++++ SUPPLIED MATERIAL
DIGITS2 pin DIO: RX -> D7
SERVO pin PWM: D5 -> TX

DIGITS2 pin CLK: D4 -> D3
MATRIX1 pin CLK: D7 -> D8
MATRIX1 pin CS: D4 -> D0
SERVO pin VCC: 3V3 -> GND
++++++++
++++ SUPPLIED MATERIAL
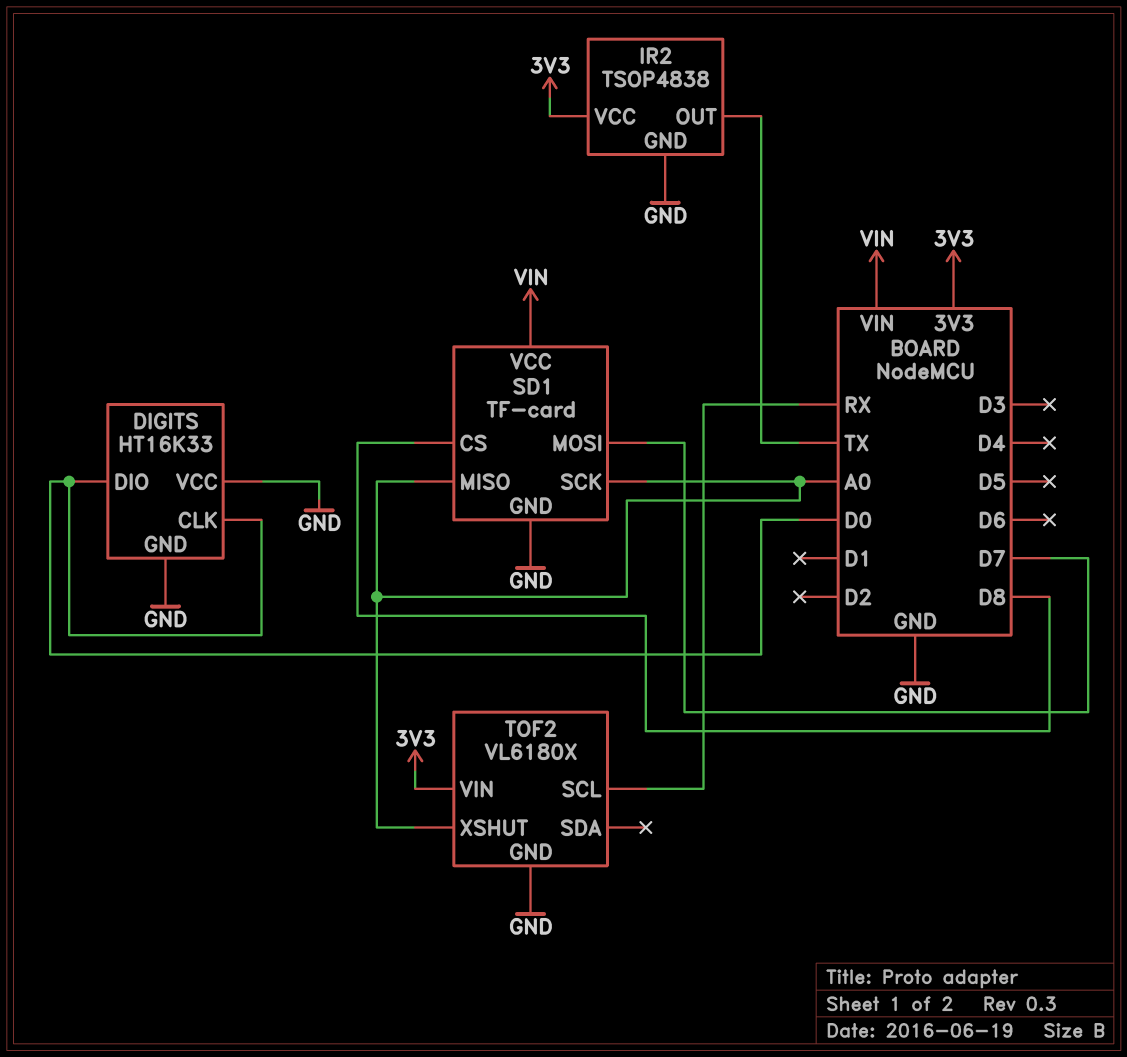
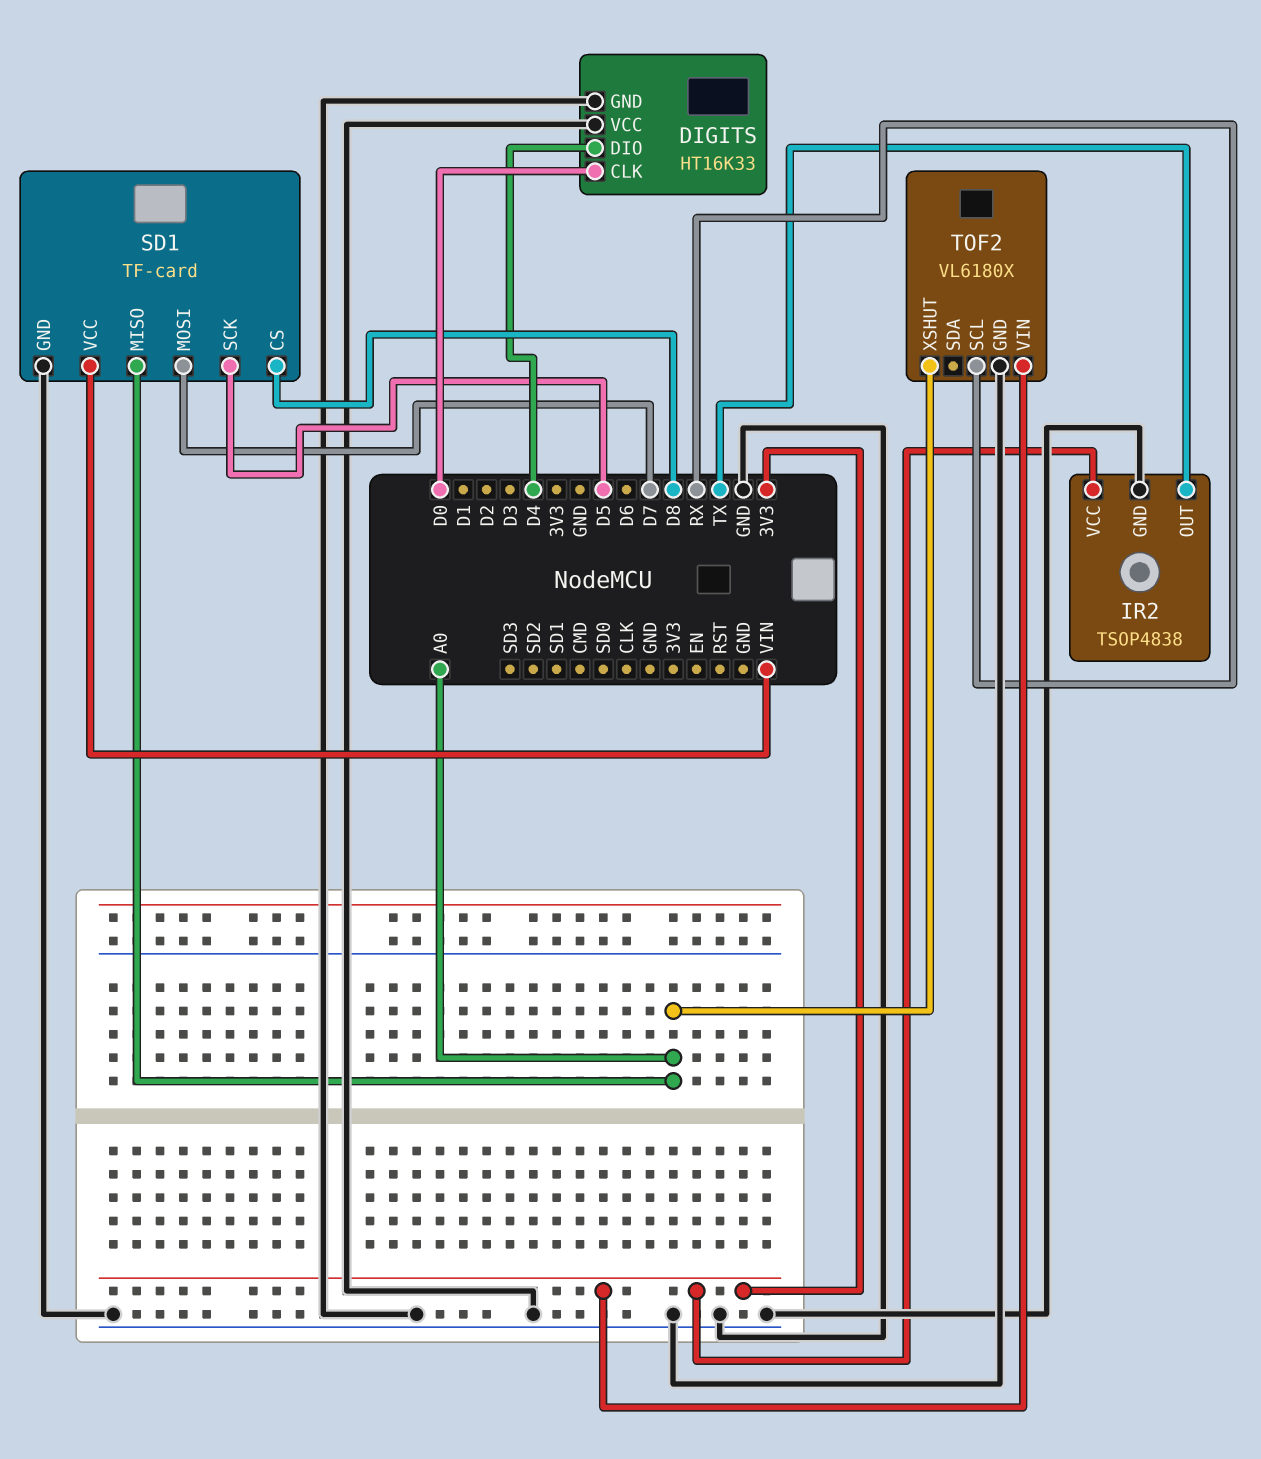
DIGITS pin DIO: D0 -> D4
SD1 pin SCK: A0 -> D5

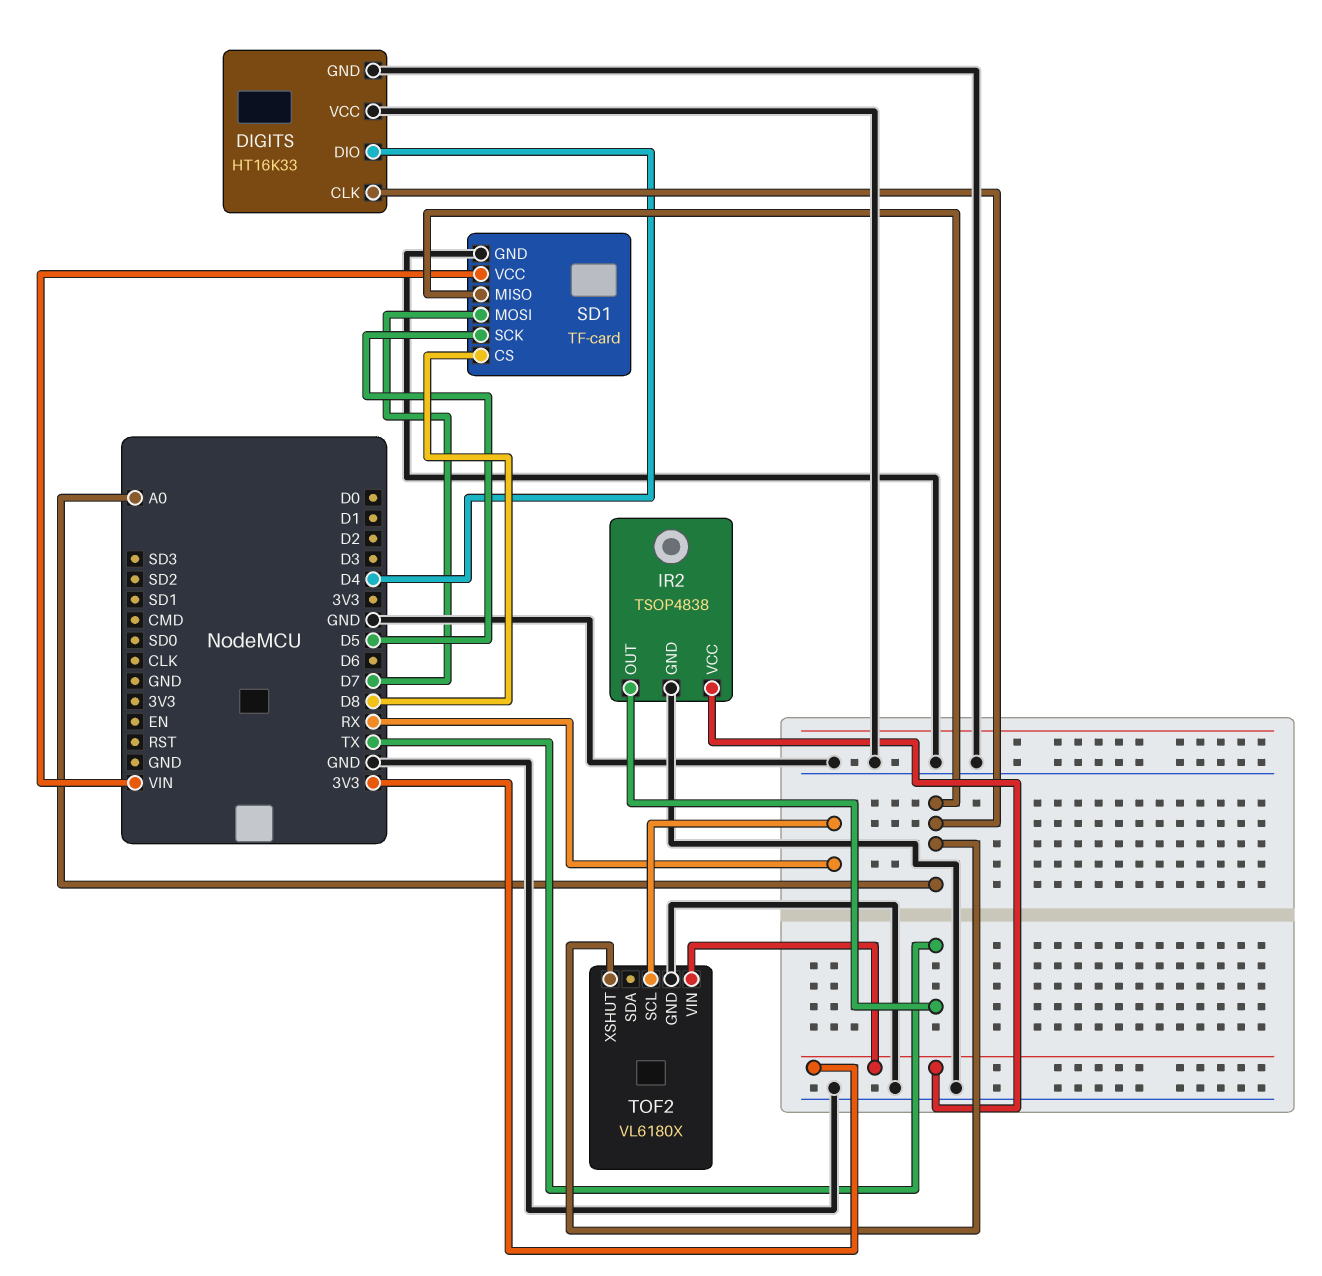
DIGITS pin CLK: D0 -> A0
++++++++
__WHAT YOU ARE ASKED TO DO__. Beginning at the line above that contains "SERVO pin PWM: D5 -> TX", return each line exactly through the line that contains "SERVO pin VCC: 3V3 -> GND", and no others.

__RESULT OF THE TASK__.
SERVO pin PWM: D5 -> TX

DIGITS2 pin CLK: D4 -> D3
MATRIX1 pin CLK: D7 -> D8
MATRIX1 pin CS: D4 -> D0
SERVO pin VCC: 3V3 -> GND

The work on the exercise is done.